## Exercise objective
Copy every line of the data below word for word, and leave the pictures out of your copy.

### Input material

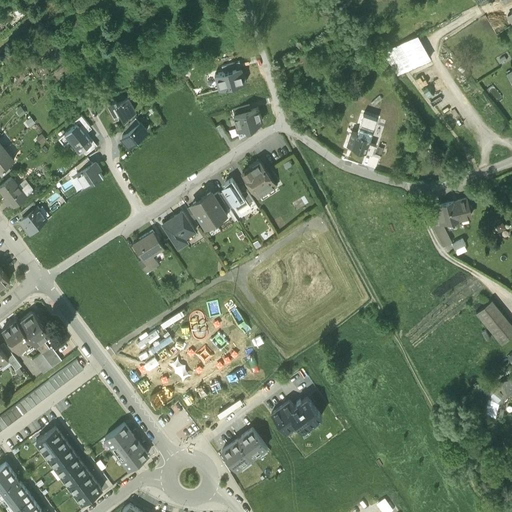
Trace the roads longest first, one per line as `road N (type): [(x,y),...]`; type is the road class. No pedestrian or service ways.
road 1 (track): [(495,511),(477,494),(284,129)]
road 2 (residential): [(284,129),(41,279)]
road 3 (residential): [(338,164),(402,187),(449,189),(511,163)]
road 4 (residential): [(245,0),(284,129)]
road 5 (residential): [(0,438),(104,361)]
road 6 (residential): [(104,361),(177,462)]
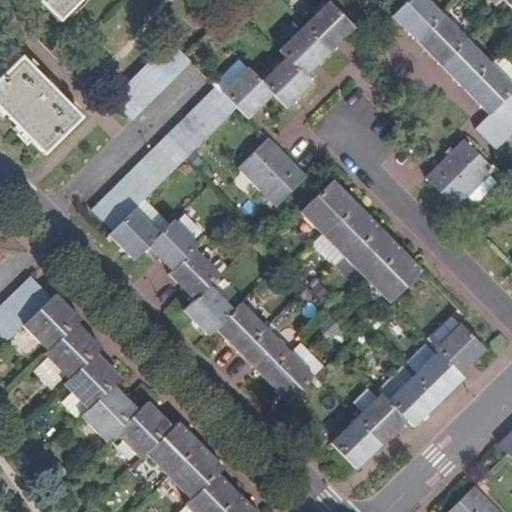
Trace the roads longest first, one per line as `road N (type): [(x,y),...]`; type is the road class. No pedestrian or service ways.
road 1 (residential): [(326,511),(0,177)]
road 2 (residential): [(386,511),(511,390)]
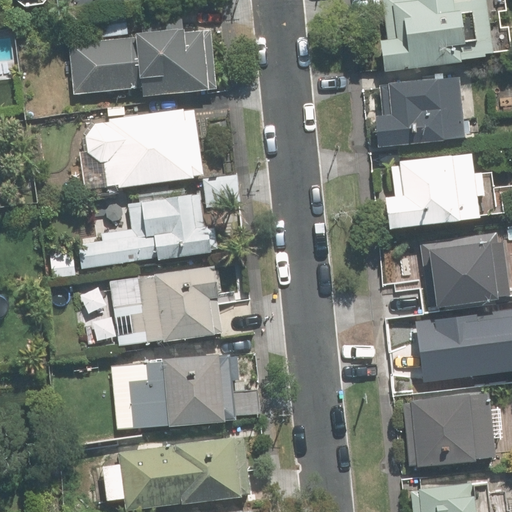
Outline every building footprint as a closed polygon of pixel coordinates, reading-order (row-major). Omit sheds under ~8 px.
[(488,0),(382,0),(387,37),(382,38),(385,66),(495,52),(488,0)] [(70,42),(75,93),(143,85),(145,96),(219,88),(213,27),(187,30),(186,25),(138,30),(138,35),(70,42)] [(377,114),(380,144),(469,135),(463,74),(391,81),(394,112),(377,114)] [(204,171),(194,108),(98,123),(86,134),(89,151),(101,161),(105,160),(110,186),(204,171)] [(389,193),(392,223),(482,215),(476,153),(403,160),(406,191),(389,193)] [(238,202),(234,174),(206,178),(210,206),(238,202)] [(82,269),(213,250),(209,223),(207,223),(202,192),(128,203),(132,235),(78,243),(82,269)] [(423,243),(429,306),(508,298),(502,243),(497,244),(496,236),(423,243)] [(113,278),(122,345),(225,331),(216,264),(113,278)] [(511,311),(415,324),(423,383),(511,371),(511,311)] [(119,429),(239,420),(234,353),(114,363),(119,429)] [(409,400),(418,466),(495,456),(486,390),(409,400)] [(252,492),(244,434),(120,450),(128,509),(252,492)] [(419,488),(421,511),(492,511),(488,478),(419,488)]
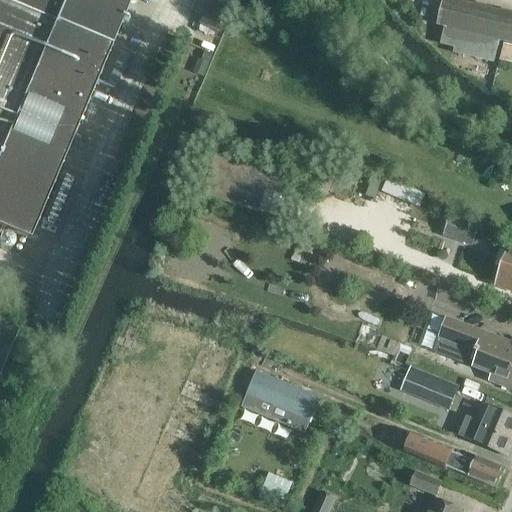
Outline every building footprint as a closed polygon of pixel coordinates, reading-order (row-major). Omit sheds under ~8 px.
[(0,0),(0,229),(30,242),(131,0),(0,0)] [(235,0),(198,0),(193,14),(224,27),(235,0)] [(462,31),(500,40),(511,43),(511,13),(455,0),(444,0),(438,26),(462,31)] [(500,40),(462,31),(456,54),(495,63),(500,40)] [(511,47),(505,46),(501,61),(511,64),(511,47)] [(209,64),(199,61),(194,75),(204,79),(209,64)] [(216,157),(203,196),(267,215),(279,175),(216,157)] [(444,237),(473,248),(480,228),(451,217),(444,237)] [(511,250),(509,250),(496,286),(511,291),(511,250)] [(511,345),(487,336),(446,320),(438,342),(473,355),(471,363),(473,364),(472,371),(478,373),(490,378),(488,385),(511,393),(511,345)] [(0,322),(0,375),(19,331),(0,322)] [(417,350),(402,344),(394,363),(409,369),(417,350)] [(400,393),(449,413),(460,388),(411,368),(400,393)] [(258,375),(248,397),(309,423),(319,401),(258,375)] [(161,435),(189,449),(211,406),(183,392),(161,435)] [(509,461),(511,453),(511,418),(484,407),(468,444),(509,461)] [(429,464),(429,469),(443,475),(447,470),(468,479),(475,482),(497,491),(506,472),(476,459),(472,467),(435,451),(429,448),(394,434),(388,446),(429,464)] [(441,485),(417,476),(412,488),(436,498),(441,485)] [(323,489),(313,511),(331,511),(338,496),(323,489)] [(459,511),(434,501),(429,511),(459,511)]
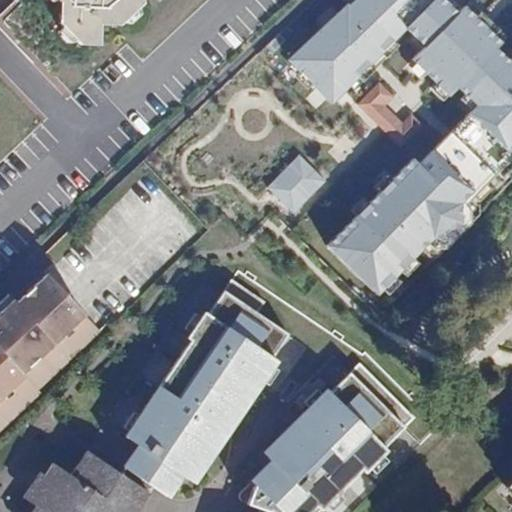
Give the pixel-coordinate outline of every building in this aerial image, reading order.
[(59,0),(60,1),(60,22),(81,44),(99,44),(101,23),(121,24),(143,3),(143,0),(59,0)] [(356,0),(296,61),(341,106),(414,33),(446,0),(356,0)] [(452,0),(446,0),(414,33),(431,49),(466,13),(452,0)] [(466,13),(431,49),(414,66),(465,121),(327,244),(383,302),(440,244),(449,252),(480,224),(478,201),(511,168),(511,52),(509,50),(511,43),(511,41),(473,5),(466,13)] [(379,80),(356,105),(387,134),(401,120),(387,107),(397,96),(379,80)] [(327,184),(300,158),(272,185),(296,211),(327,184)] [(0,432),(43,394),(40,391),(98,333),(43,278),(14,307),(6,300),(0,305),(0,316),(0,317),(0,432)] [(204,487),(296,337),(228,293),(134,442),(147,450),(133,470),(180,501),(194,483),(204,487)] [(272,465),(239,497),(274,511),(323,511),(329,508),(330,511),(331,511),(417,421),(359,367),(268,457),(272,465)] [(135,511),(148,493),(92,455),(76,479),(54,464),(29,501),(42,509),(39,511),(135,511)]
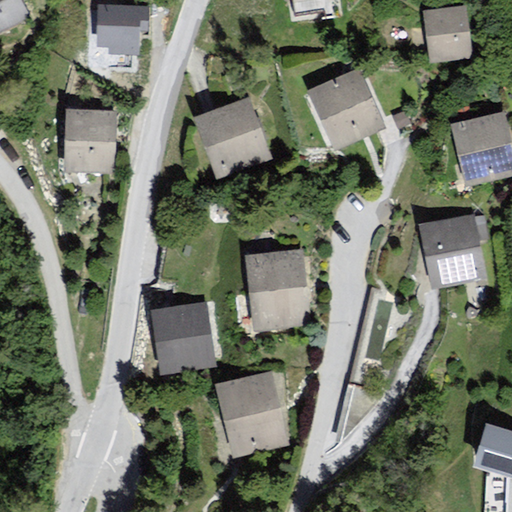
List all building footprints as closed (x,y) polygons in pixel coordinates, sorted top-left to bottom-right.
[(19,0),(0,0),(0,35),(30,20),(19,0)] [(467,6),(422,12),(429,65),(473,59),(467,6)] [(137,10),(96,8),(93,56),(134,59),(137,10)] [(358,74),(306,97),(331,154),(383,132),(358,74)] [(267,160),(244,101),(194,120),(217,179),(267,160)] [(119,112),(68,109),(64,172),(115,175),(119,112)] [(511,147),(504,113),(453,124),(467,187),(511,176),(511,147)] [(471,214),(418,224),(430,291),(483,281),(471,214)] [(299,254),(243,260),(252,334),(308,328),(299,254)] [(205,307),(153,315),(162,376),(214,368),(205,307)] [(271,376),(212,388),(227,460),(285,448),(271,376)] [(511,511),(511,434),(487,426),(473,468),(488,472),(486,511),(511,511)]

######

## Solution to this problem
Trace the roads longest first, one per line as `road N (type): [(x,y),...]`; type is the road class. No pedestrian or service ways.
road 1 (track): [(495,511),(477,494),(284,129)]
road 2 (residential): [(284,129),(41,279)]
road 3 (residential): [(338,164),(402,187),(449,189),(511,163)]
road 4 (residential): [(245,0),(284,129)]
road 5 (residential): [(0,438),(104,361)]
road 6 (residential): [(104,361),(177,462)]
Trace the roads longest first, one per line as `road N (type): [(x,y),...]`; type is the road class. No pedestrian or service ways.
road 1 (residential): [(326,511),(0,177)]
road 2 (residential): [(386,511),(511,390)]
Outline every building footprint as a closed polygon of pixel coordinates, reading-order (row-major). Omit sheds under ~8 px.
[(488,0),(382,0),(387,37),(382,38),(385,66),(495,52),(488,0)] [(70,42),(75,93),(143,85),(145,96),(219,88),(213,27),(187,30),(186,25),(138,30),(138,35),(70,42)] [(377,114),(380,144),(469,135),(463,74),(391,81),(394,112),(377,114)] [(204,171),(194,108),(98,123),(86,134),(89,151),(101,161),(105,160),(110,186),(204,171)] [(389,193),(392,223),(482,215),(476,153),(403,160),(406,191),(389,193)] [(238,202),(234,174),(206,178),(210,206),(238,202)] [(82,269),(213,250),(209,223),(207,223),(202,192),(128,203),(132,235),(78,243),(82,269)] [(423,243),(429,306),(508,298),(502,243),(497,244),(496,236),(423,243)] [(113,278),(122,345),(225,331),(216,264),(113,278)] [(511,311),(415,324),(423,383),(511,371),(511,311)] [(119,429),(239,420),(234,353),(114,363),(119,429)] [(409,400),(418,466),(495,456),(486,390),(409,400)] [(252,492),(244,434),(120,450),(128,509),(252,492)] [(419,488),(421,511),(492,511),(488,478),(419,488)]
Outline every building footprint as a closed polygon of pixel coordinates, reading-order (row-major). Omit sheds under ~8 px.
[(0,0),(0,229),(30,242),(131,0),(0,0)] [(235,0),(198,0),(193,14),(224,27),(235,0)] [(462,31),(500,40),(511,43),(511,13),(455,0),(444,0),(438,26),(462,31)] [(500,40),(462,31),(456,54),(495,63),(500,40)] [(511,47),(505,46),(501,61),(511,64),(511,47)] [(209,64),(199,61),(194,75),(204,79),(209,64)] [(216,157),(203,196),(267,215),(279,175),(216,157)] [(444,237),(473,248),(480,228),(451,217),(444,237)] [(511,250),(509,250),(496,286),(511,291),(511,250)] [(511,345),(487,336),(446,320),(438,342),(473,355),(471,363),(473,364),(472,371),(478,373),(490,378),(488,385),(511,393),(511,345)] [(0,322),(0,375),(19,331),(0,322)] [(417,350),(402,344),(394,363),(409,369),(417,350)] [(400,393),(449,413),(460,388),(411,368),(400,393)] [(258,375),(248,397),(309,423),(319,401),(258,375)] [(161,435),(189,449),(211,406),(183,392),(161,435)] [(509,461),(511,453),(511,418),(484,407),(468,444),(509,461)] [(429,464),(429,469),(443,475),(447,470),(468,479),(475,482),(497,491),(506,472),(476,459),(472,467),(435,451),(429,448),(394,434),(388,446),(429,464)] [(441,485),(417,476),(412,488),(436,498),(441,485)] [(323,489),(313,511),(331,511),(338,496),(323,489)] [(459,511),(434,501),(429,511),(459,511)]
Give the pixel-coordinate outline of every building in this aerial image, reading order.
[(59,0),(60,1),(60,22),(81,44),(99,44),(101,23),(121,24),(143,3),(143,0),(59,0)] [(356,0),(296,61),(341,106),(414,33),(446,0),(356,0)] [(452,0),(446,0),(414,33),(431,49),(466,13),(452,0)] [(466,13),(431,49),(414,66),(465,121),(327,244),(383,302),(440,244),(449,252),(480,224),(478,201),(511,168),(511,52),(509,50),(511,43),(511,41),(473,5),(466,13)] [(379,80),(356,105),(387,134),(401,120),(387,107),(397,96),(379,80)] [(327,184),(300,158),(272,185),(296,211),(327,184)] [(0,432),(43,394),(40,391),(98,333),(43,278),(14,307),(6,300),(0,305),(0,316),(0,317),(0,432)] [(204,487),(296,337),(228,293),(134,442),(147,450),(133,470),(180,501),(194,483),(204,487)] [(272,465),(239,497),(274,511),(323,511),(329,508),(330,511),(331,511),(417,421),(359,367),(268,457),(272,465)] [(135,511),(148,493),(92,455),(76,479),(54,464),(29,501),(42,509),(39,511),(135,511)]
List all building footprints as closed (x,y) polygons in pixel coordinates, sorted top-left to bottom-right.
[(19,0),(0,0),(0,35),(30,20),(19,0)] [(467,6),(422,12),(429,65),(473,59),(467,6)] [(137,10),(96,8),(93,56),(134,59),(137,10)] [(358,74),(306,97),(331,154),(383,132),(358,74)] [(267,160),(244,101),(194,120),(217,179),(267,160)] [(119,112),(68,109),(64,172),(115,175),(119,112)] [(511,147),(504,113),(453,124),(467,187),(511,176),(511,147)] [(471,214),(418,224),(430,291),(483,281),(471,214)] [(299,254),(243,260),(252,334),(308,328),(299,254)] [(205,307),(153,315),(162,376),(214,368),(205,307)] [(271,376),(212,388),(227,460),(285,448),(271,376)] [(511,511),(511,434),(487,426),(473,468),(488,472),(486,511),(511,511)]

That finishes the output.